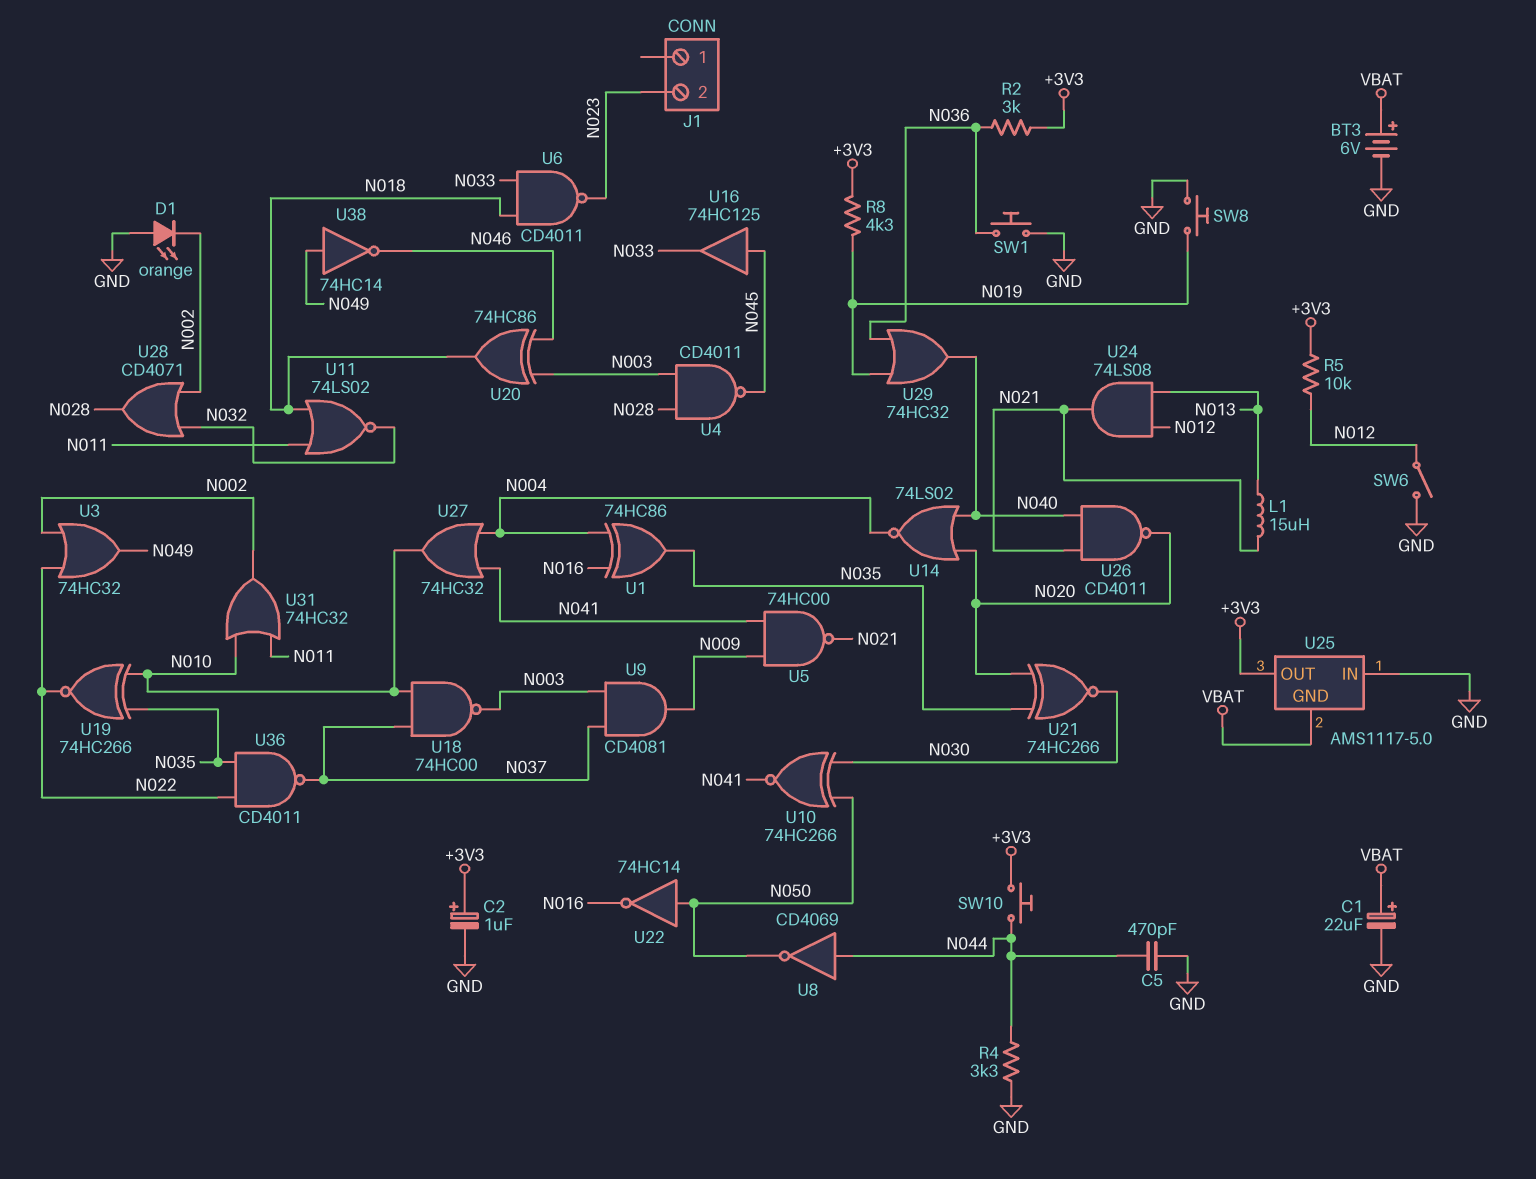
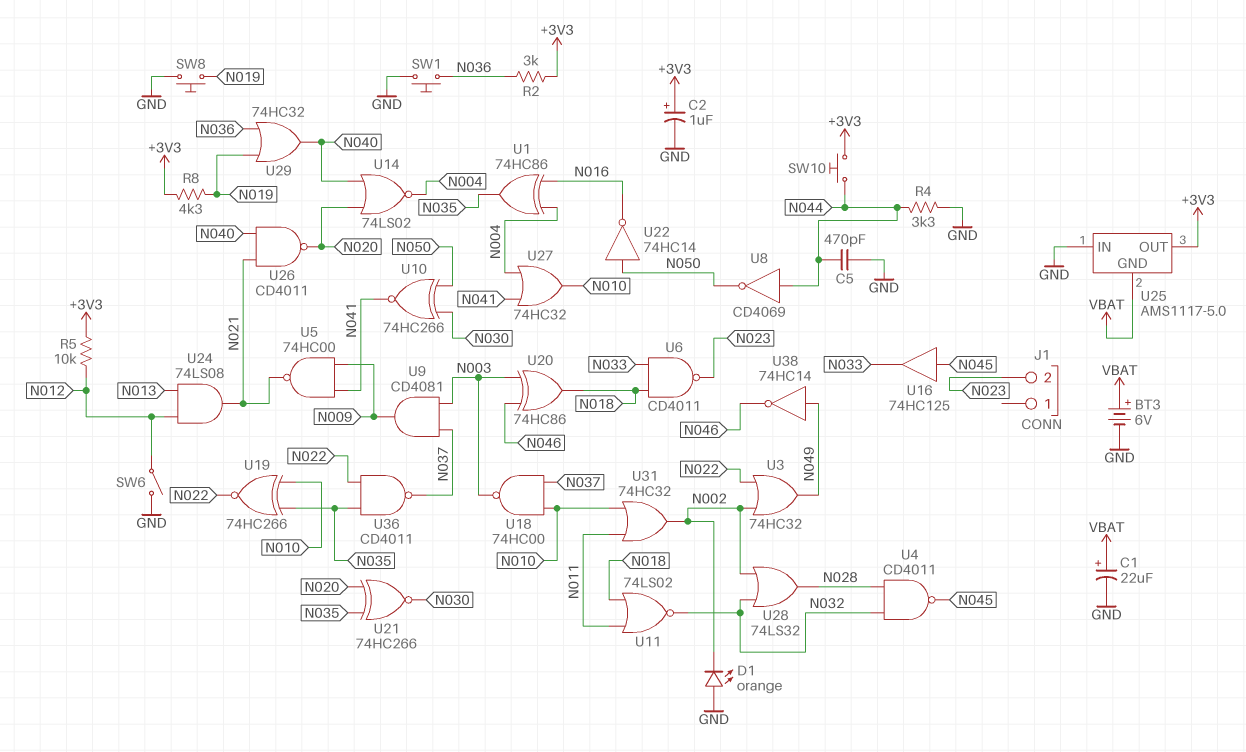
L1: 15uH (N013, N021) -> none
U4: NAND CD4011 (in N003, in N028, out N045) -> NAND CD4011 (in N028, in N032, out N045)
U28: OR CD4071 (in N002, in N032, out N028) -> OR 74LS32 (in N002, in N032, out N028)

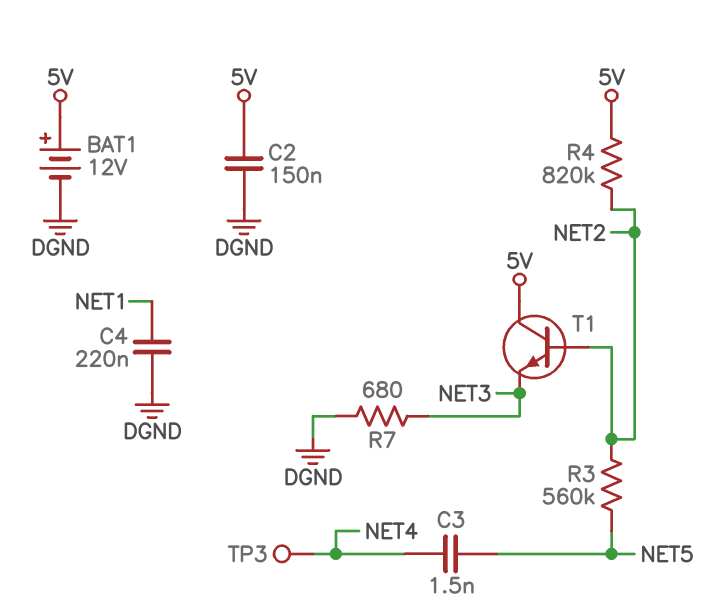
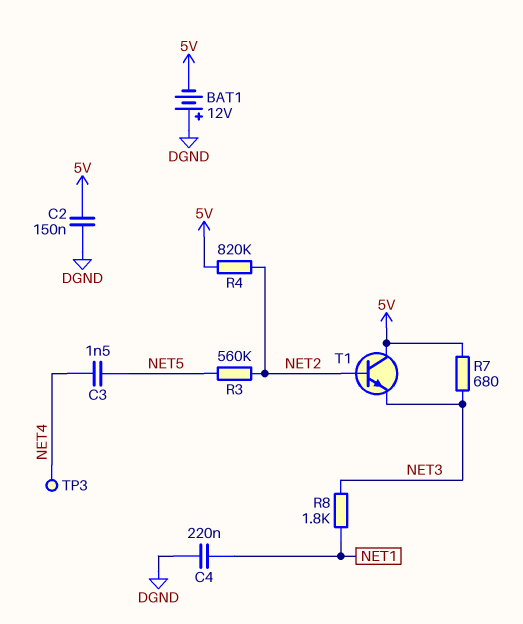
BAT1: 12V (plus 5V, minus DGND) -> 12V (plus DGND, minus 5V)
R7: 680 (DGND, NET3) -> 680 (5V, NET3)
R8: none -> 1.8k (NET1, NET3)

### Your task:
Look over the data above and show each line that contains "none".

### Task output:
L1: 15uH (N013, N021) -> none
R8: none -> 1.8k (NET1, NET3)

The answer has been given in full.